_Dataset excerpts_.
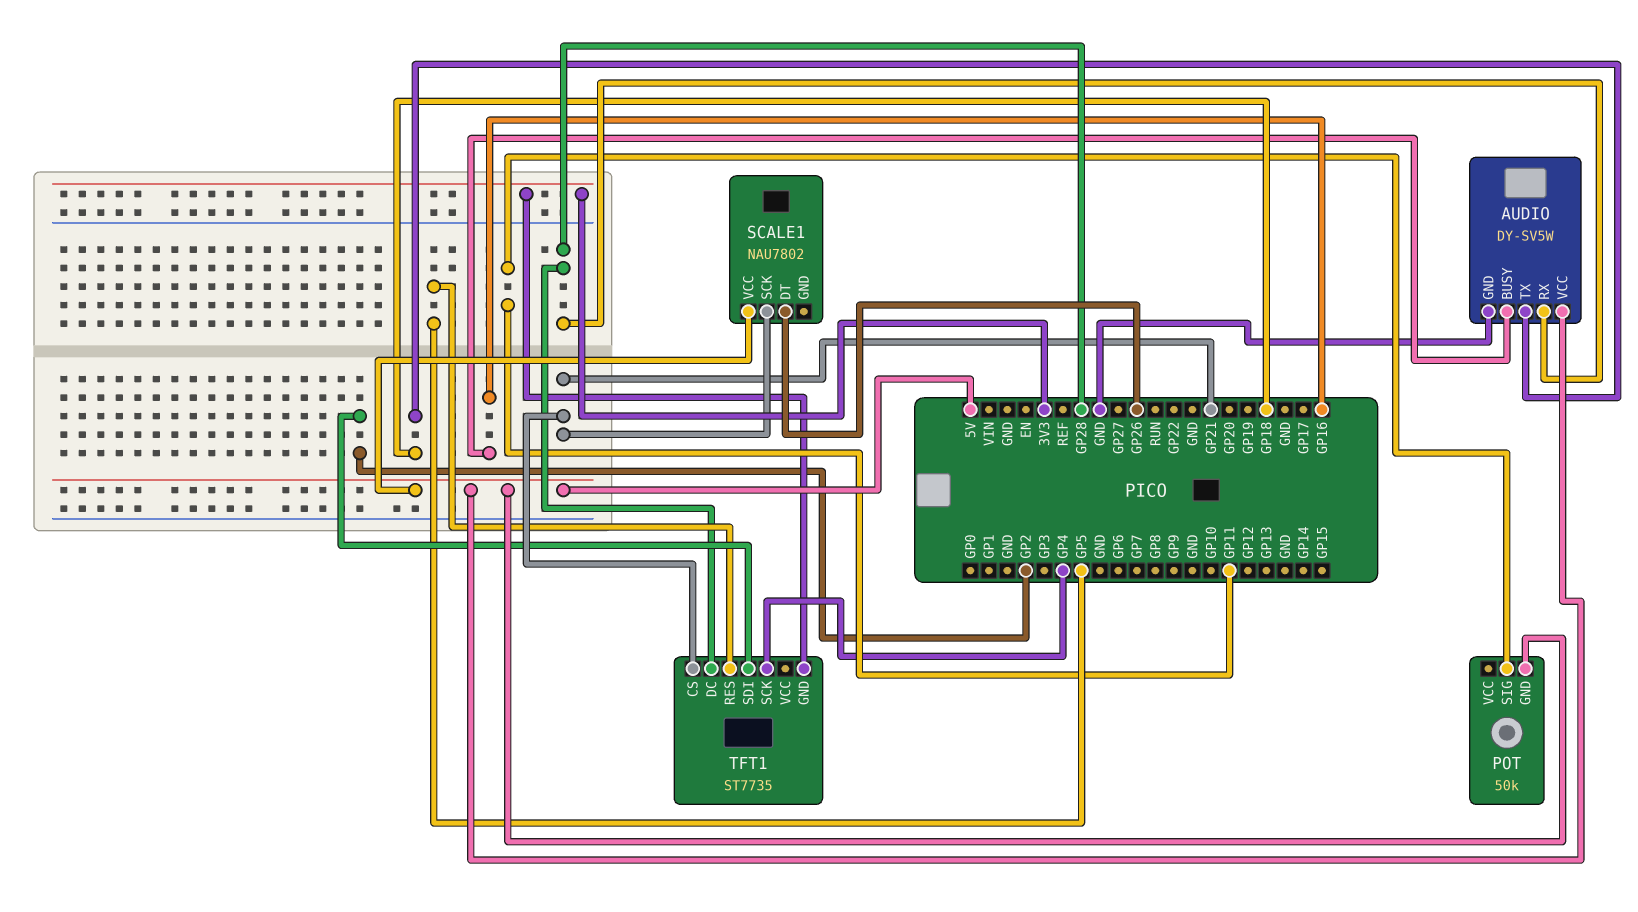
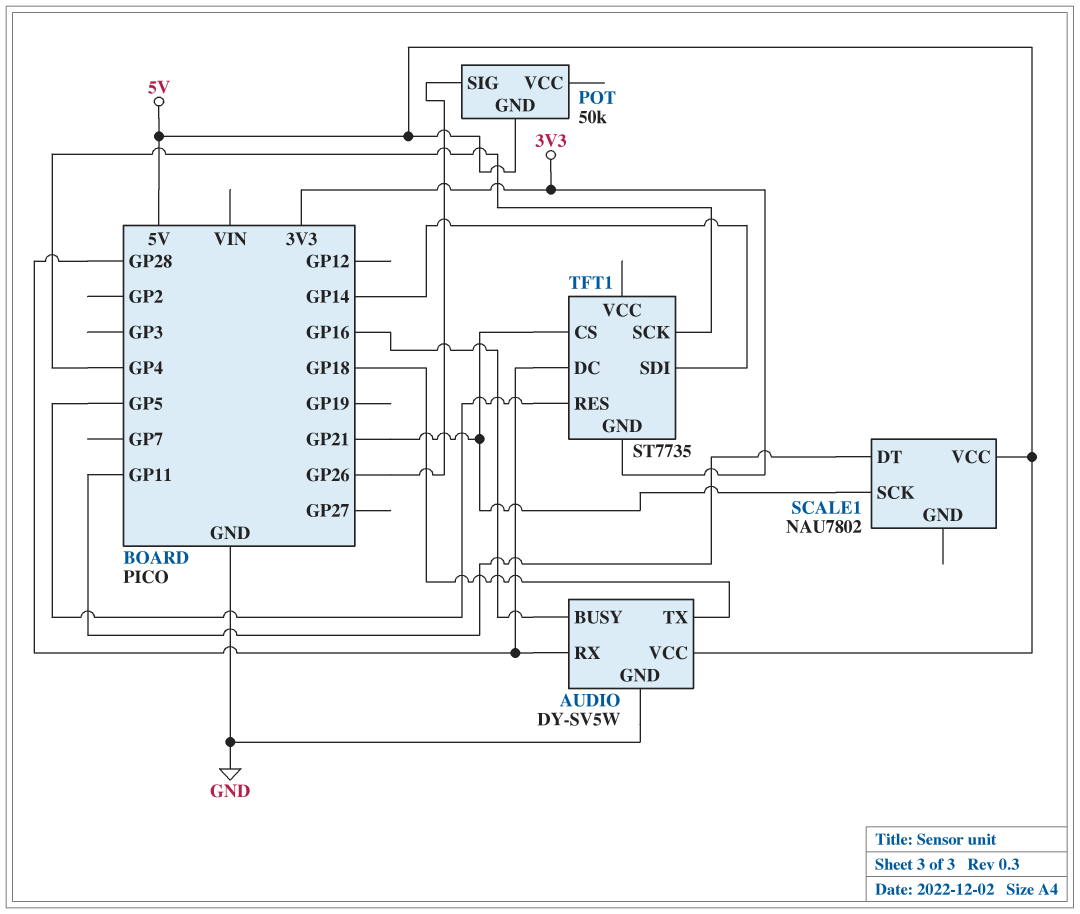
POT pin SIG: GP11 -> GP26
SCALE1 pin DT: GP26 -> GP11
TFT1 pin SDI: GP2 -> GP14

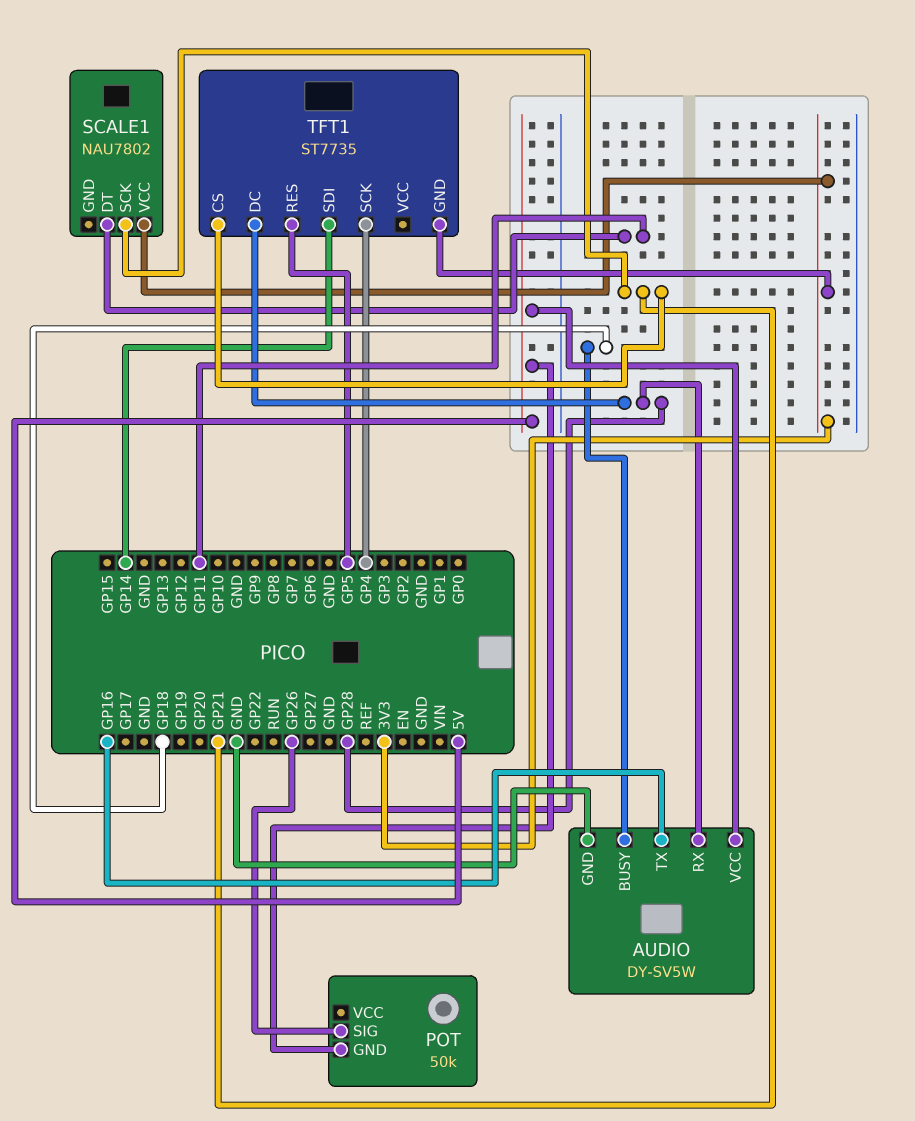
AUDIO pin BUSY: GP16 -> GP18
AUDIO pin TX: GP18 -> GP16
SCALE1 pin VCC: 5V -> 3V3

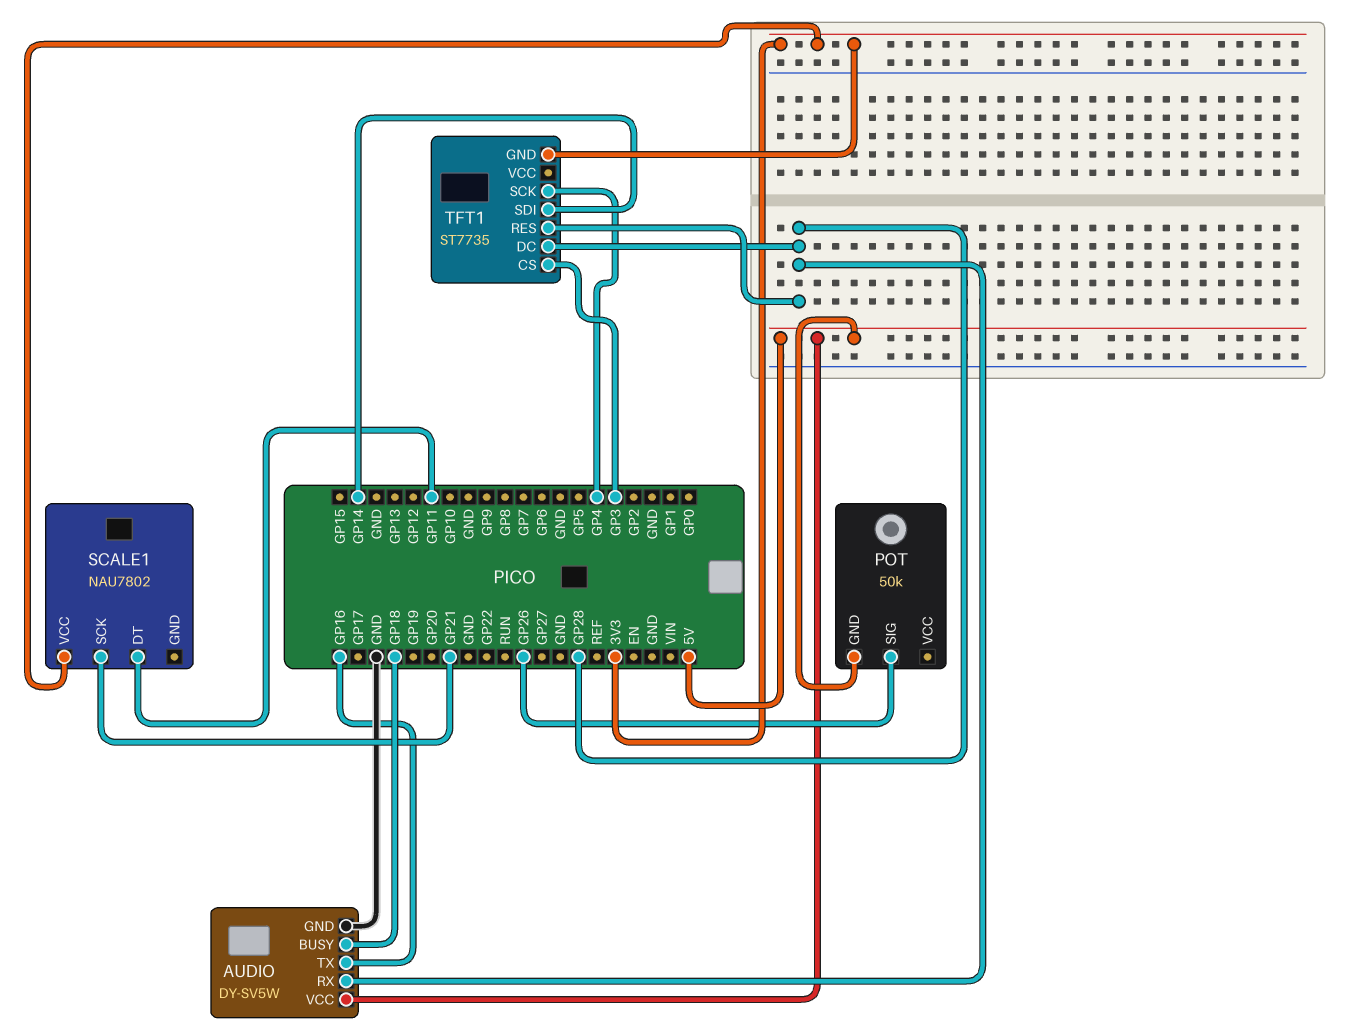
TFT1 pin CS: GP21 -> GP3
TFT1 pin RES: GP5 -> GP28

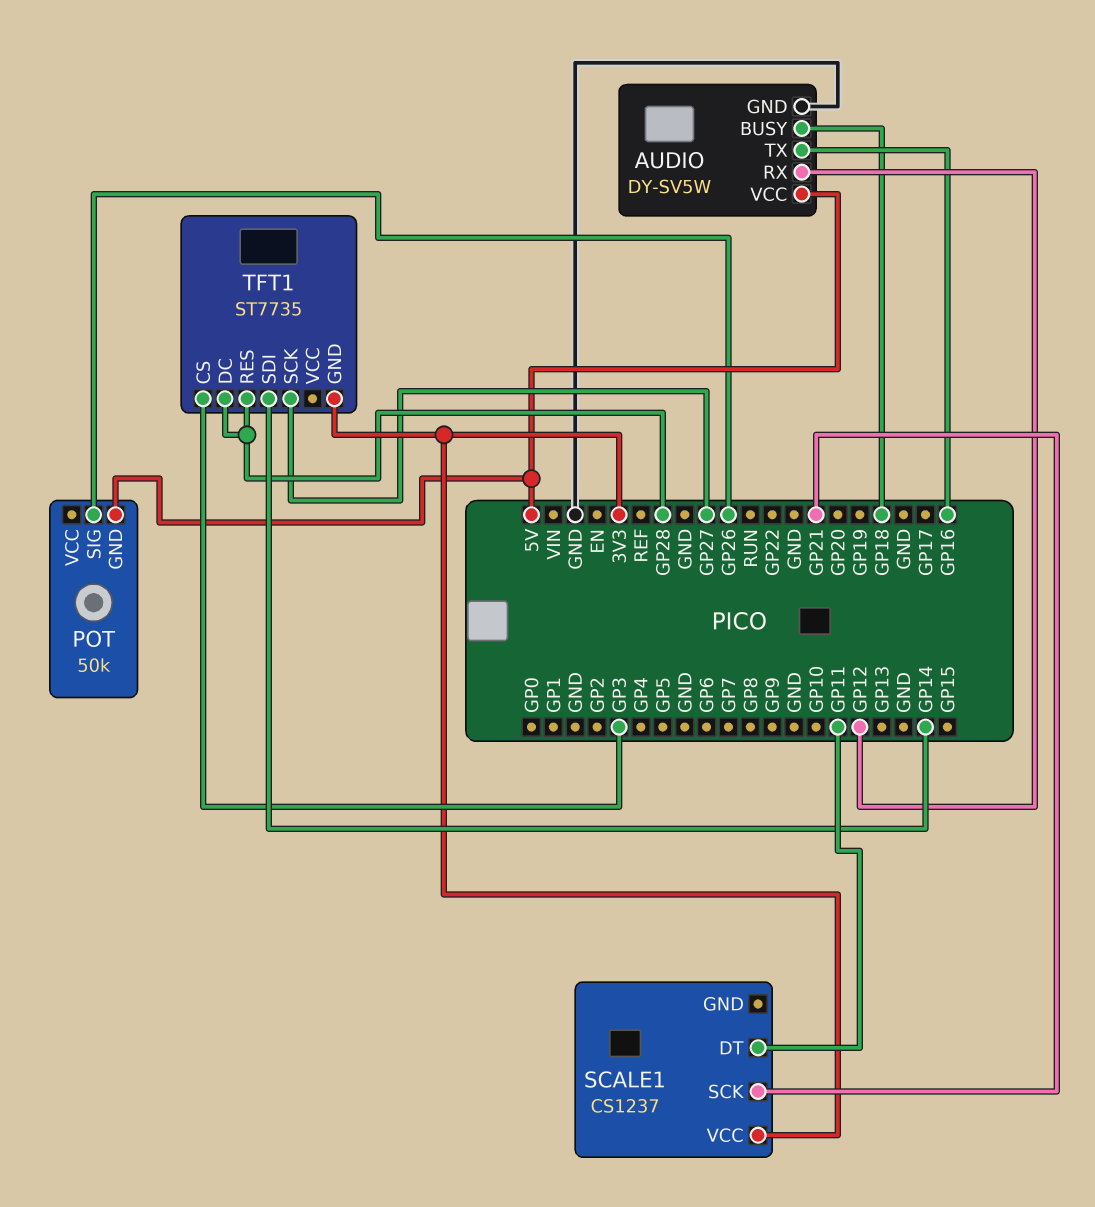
AUDIO pin RX: GP28 -> GP12
SCALE1: NAU7802 -> CS1237
TFT1 pin SCK: GP4 -> GP27

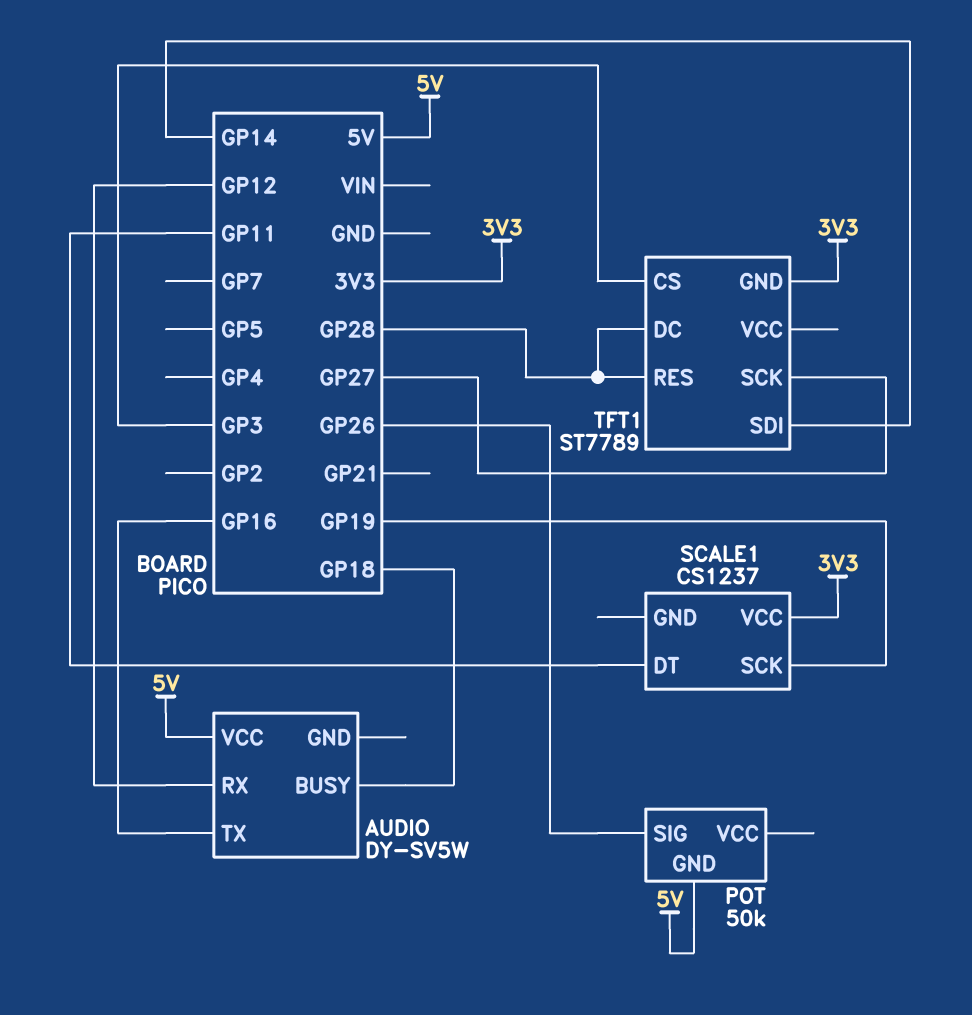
AUDIO pin GND: GND -> none
SCALE1 pin SCK: GP21 -> GP19
TFT1: ST7735 -> ST7789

_Problem requirements_.
Transcribe each record exactly as it stands, setting aside any pictures.

_Answer area_.
POT pin SIG: GP11 -> GP26
SCALE1 pin DT: GP26 -> GP11
TFT1 pin SDI: GP2 -> GP14

AUDIO pin BUSY: GP16 -> GP18
AUDIO pin TX: GP18 -> GP16
SCALE1 pin VCC: 5V -> 3V3

TFT1 pin CS: GP21 -> GP3
TFT1 pin RES: GP5 -> GP28

AUDIO pin RX: GP28 -> GP12
SCALE1: NAU7802 -> CS1237
TFT1 pin SCK: GP4 -> GP27

AUDIO pin GND: GND -> none
SCALE1 pin SCK: GP21 -> GP19
TFT1: ST7735 -> ST7789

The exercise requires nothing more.